Task requirements | Without copying any picture, transcribe exactly the lines of the data below from the one containing "green donut: 12 -> 11" through the one containing "yellow banana: 4 -> 3".

Given entries |
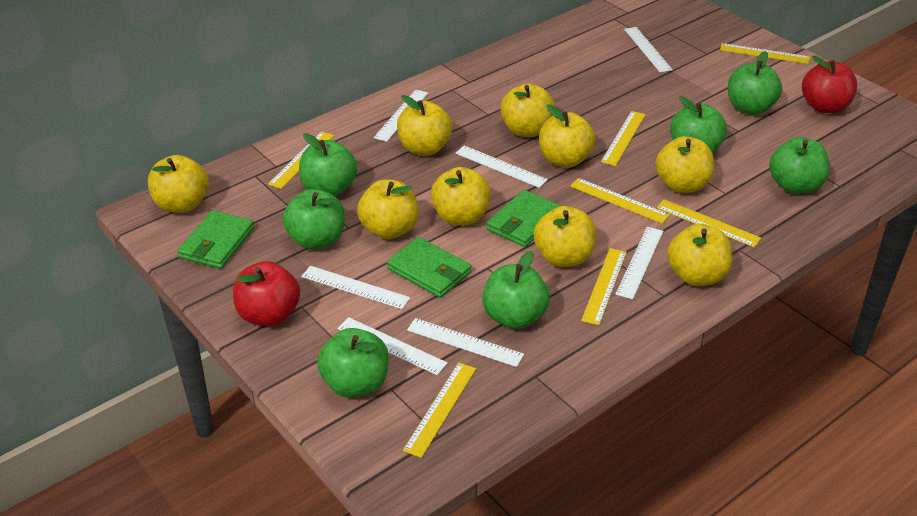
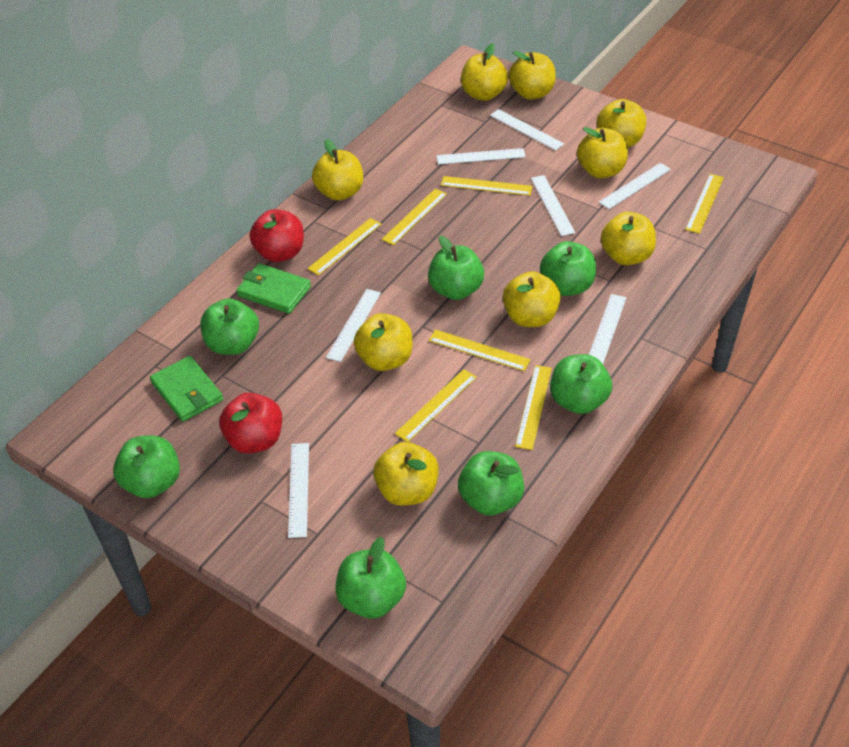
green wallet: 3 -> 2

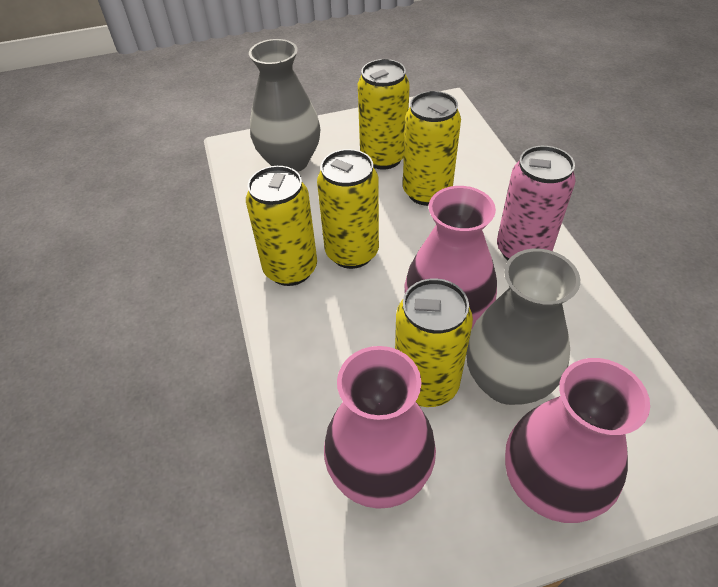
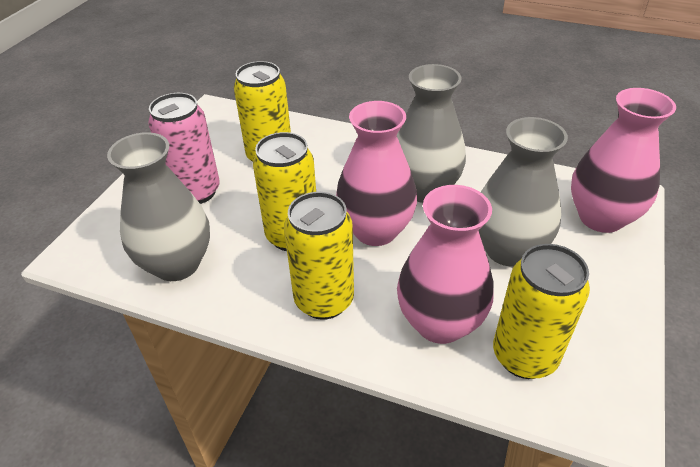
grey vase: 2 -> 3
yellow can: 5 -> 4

* * *

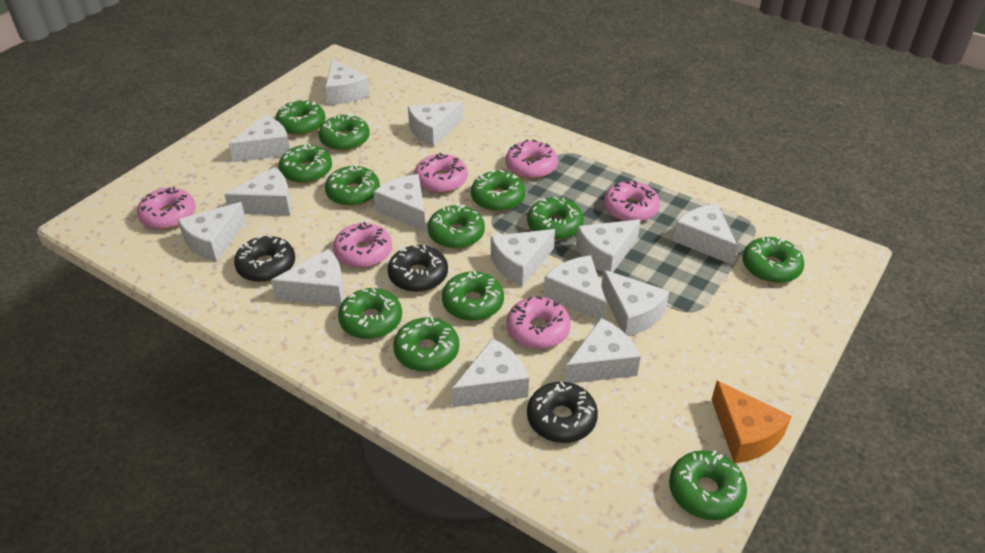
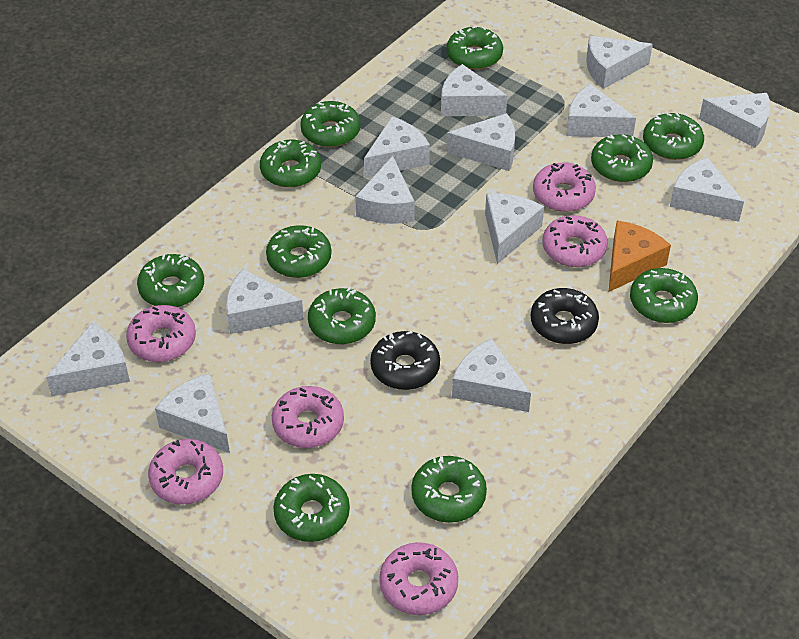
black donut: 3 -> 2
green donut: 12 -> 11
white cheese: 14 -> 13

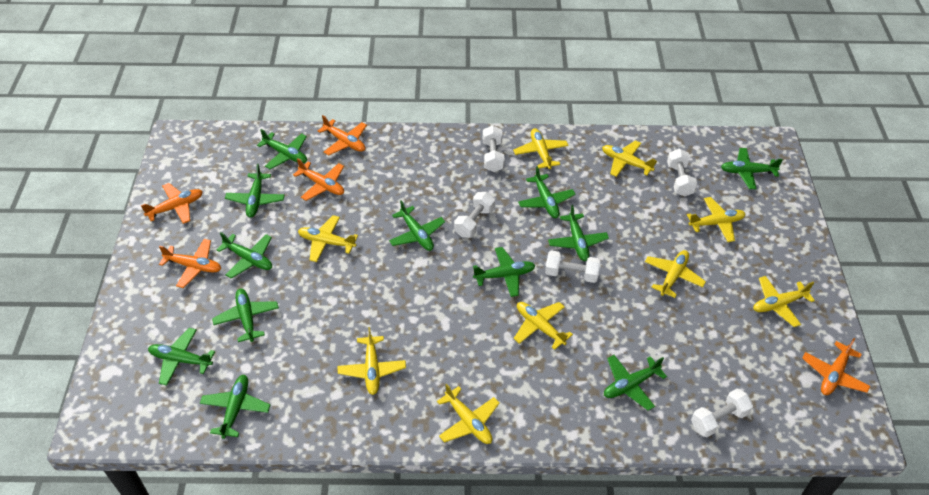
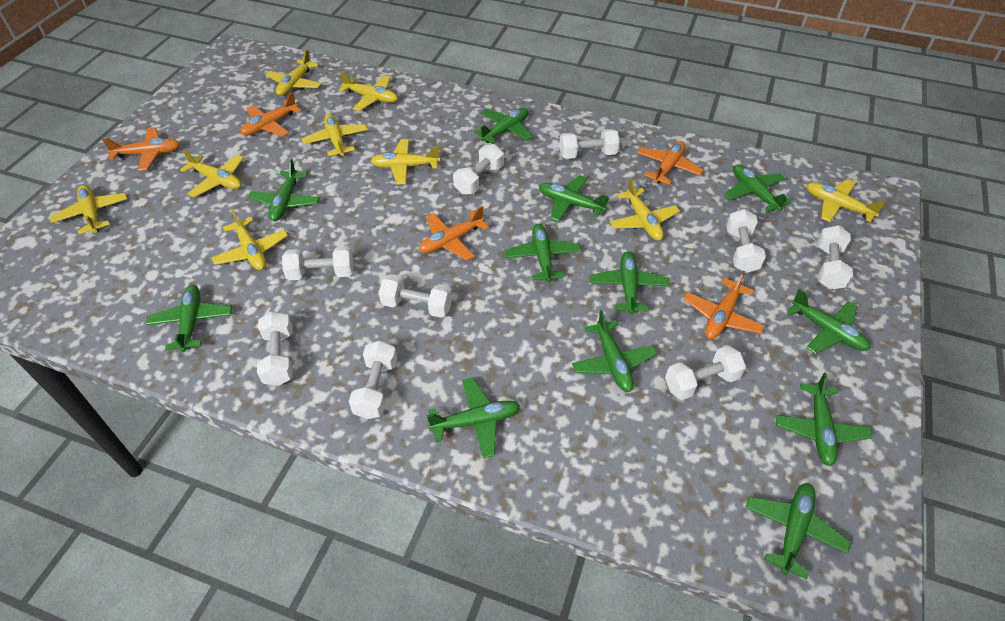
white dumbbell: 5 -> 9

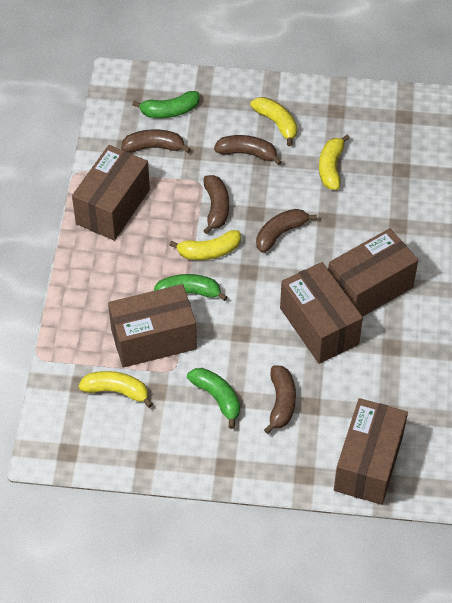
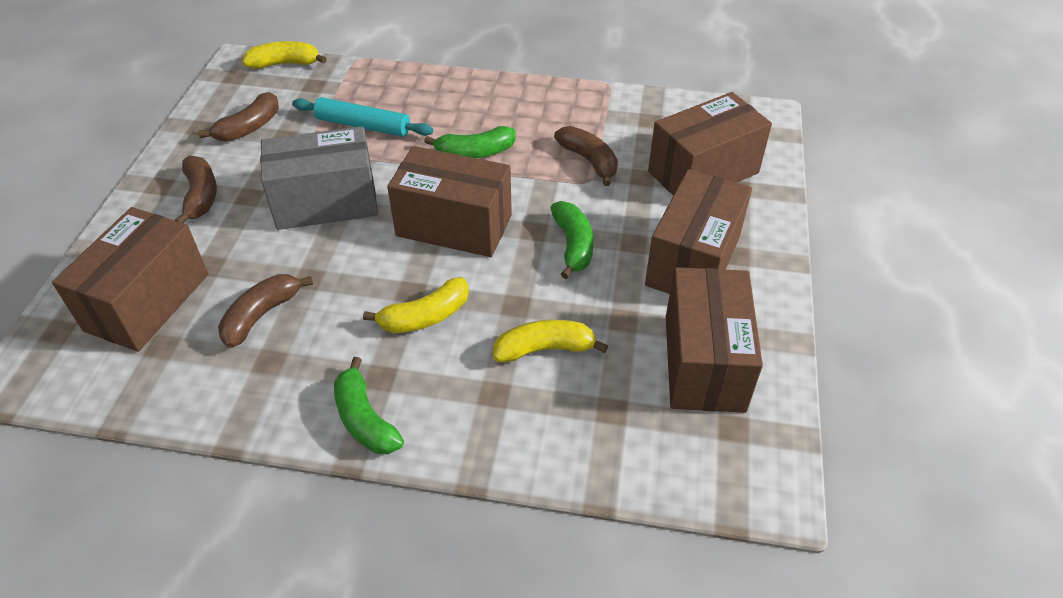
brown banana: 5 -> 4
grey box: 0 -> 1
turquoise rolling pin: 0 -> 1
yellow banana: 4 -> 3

Solution for this exercise |
green donut: 12 -> 11
white cheese: 14 -> 13

white dumbbell: 5 -> 9

brown banana: 5 -> 4
grey box: 0 -> 1
turquoise rolling pin: 0 -> 1
yellow banana: 4 -> 3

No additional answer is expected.